PROMPT>
Please output the following records exactly. Leave every image out.
▬▬▬▬▬▬▬▬▬▬
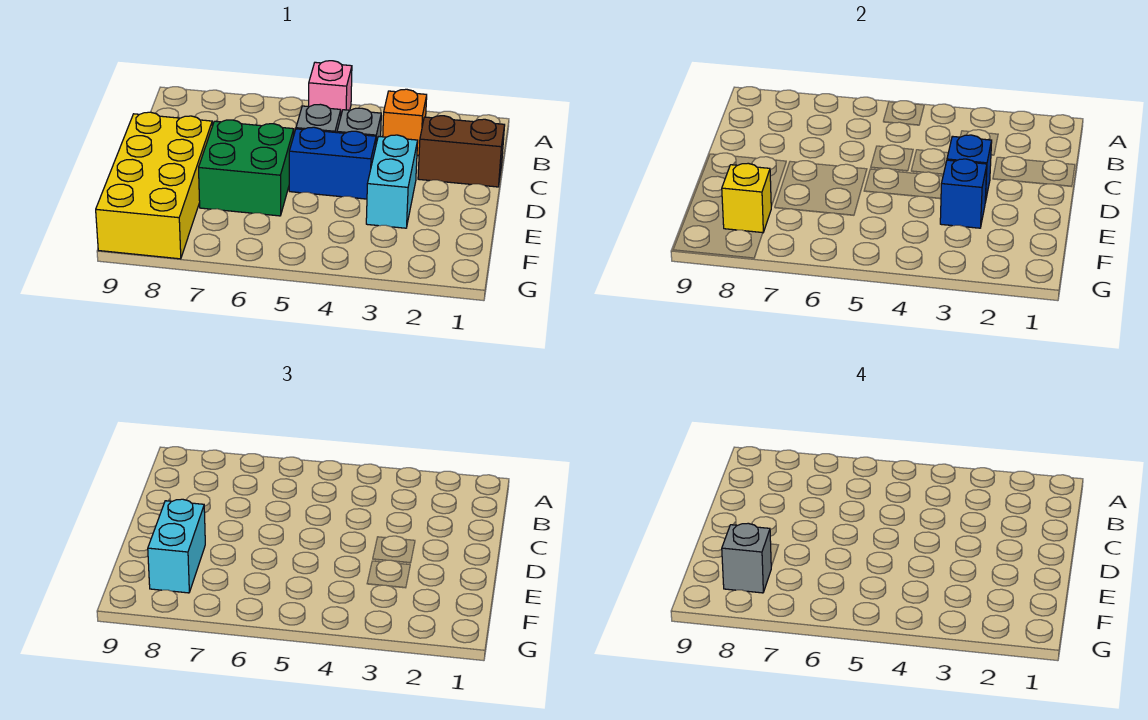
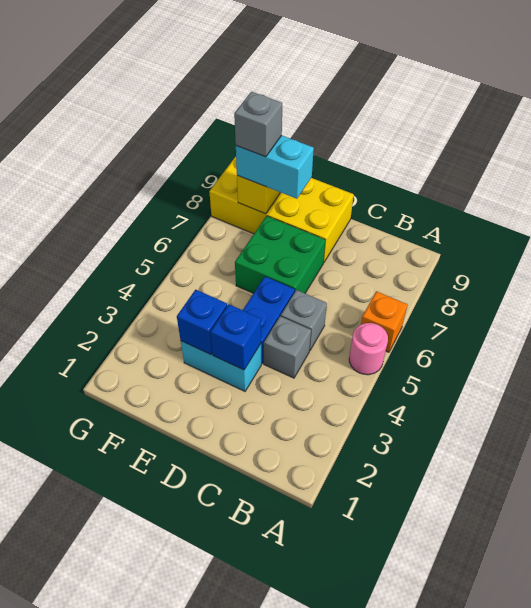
pink brick A5 level 1 -> pink round brick A5 level 1
orange brick B3 level 1 -> orange brick A6 level 1
brown brick C1:C2 level 1 -> none

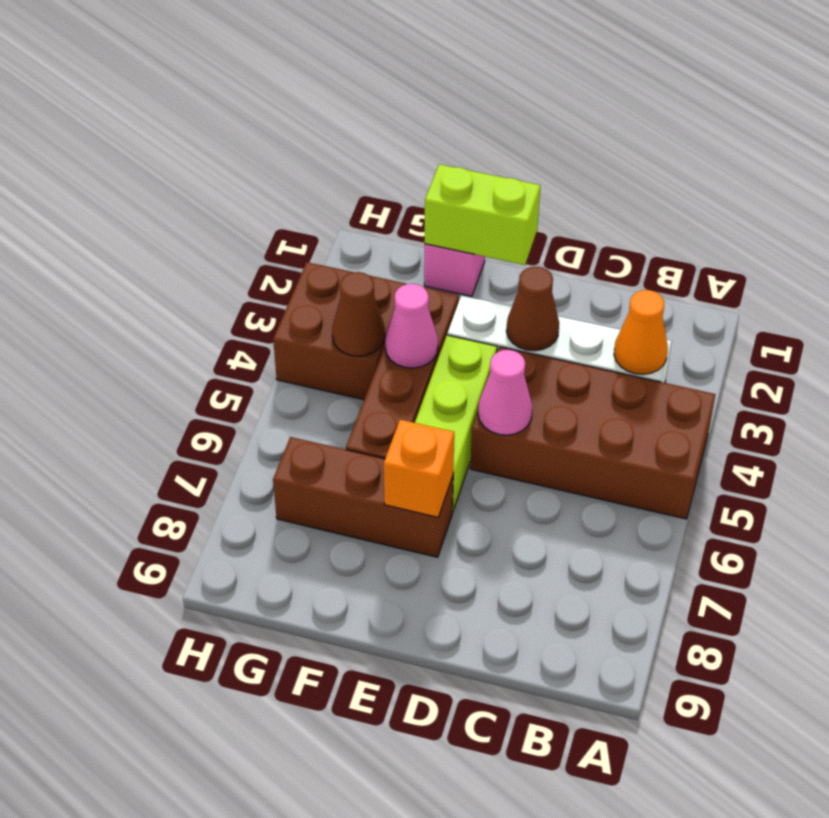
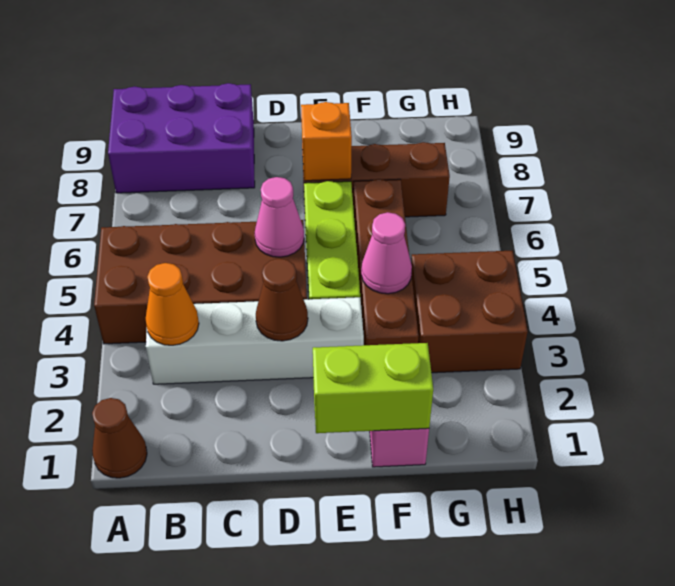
none -> purple brick A8:C9 level 1
brown cone G4 level 2 -> brown cone A1 level 1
▬▬▬▬▬▬▬▬▬▬
COMPLETED EXERCISE>
pink brick A5 level 1 -> pink round brick A5 level 1
orange brick B3 level 1 -> orange brick A6 level 1
brown brick C1:C2 level 1 -> none

none -> purple brick A8:C9 level 1
brown cone G4 level 2 -> brown cone A1 level 1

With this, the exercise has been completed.